## Available data

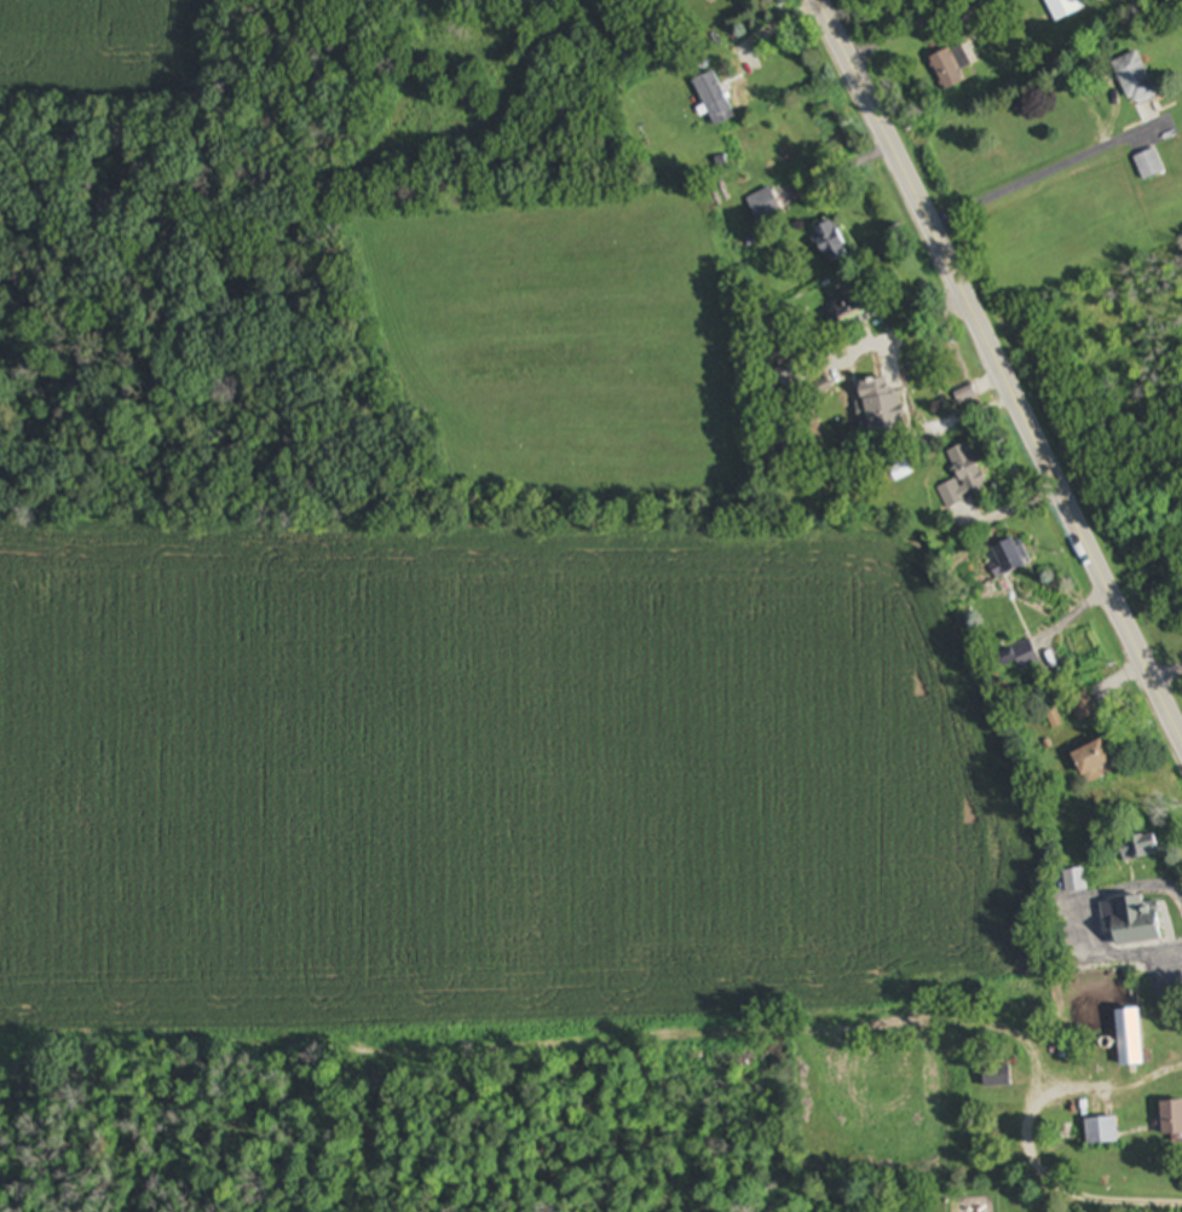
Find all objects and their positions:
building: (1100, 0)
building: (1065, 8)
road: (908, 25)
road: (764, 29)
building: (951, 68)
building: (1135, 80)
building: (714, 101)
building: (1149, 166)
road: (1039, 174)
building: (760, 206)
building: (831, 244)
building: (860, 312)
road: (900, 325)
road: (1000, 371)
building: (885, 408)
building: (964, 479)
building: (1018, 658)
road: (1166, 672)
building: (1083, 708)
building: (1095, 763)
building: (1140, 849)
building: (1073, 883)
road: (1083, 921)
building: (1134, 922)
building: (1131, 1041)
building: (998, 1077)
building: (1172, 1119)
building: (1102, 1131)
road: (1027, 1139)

## Exercise prompt
Each entry above must be set down word for word; none of its pictures belong in the copy.

## Exercise output
Find all objects and their positions:
building: (1100, 0)
building: (1065, 8)
road: (908, 25)
road: (764, 29)
building: (951, 68)
building: (1135, 80)
building: (714, 101)
building: (1149, 166)
road: (1039, 174)
building: (760, 206)
building: (831, 244)
building: (860, 312)
road: (900, 325)
road: (1000, 371)
building: (885, 408)
building: (964, 479)
building: (1018, 658)
road: (1166, 672)
building: (1083, 708)
building: (1095, 763)
building: (1140, 849)
building: (1073, 883)
road: (1083, 921)
building: (1134, 922)
building: (1131, 1041)
building: (998, 1077)
building: (1172, 1119)
building: (1102, 1131)
road: (1027, 1139)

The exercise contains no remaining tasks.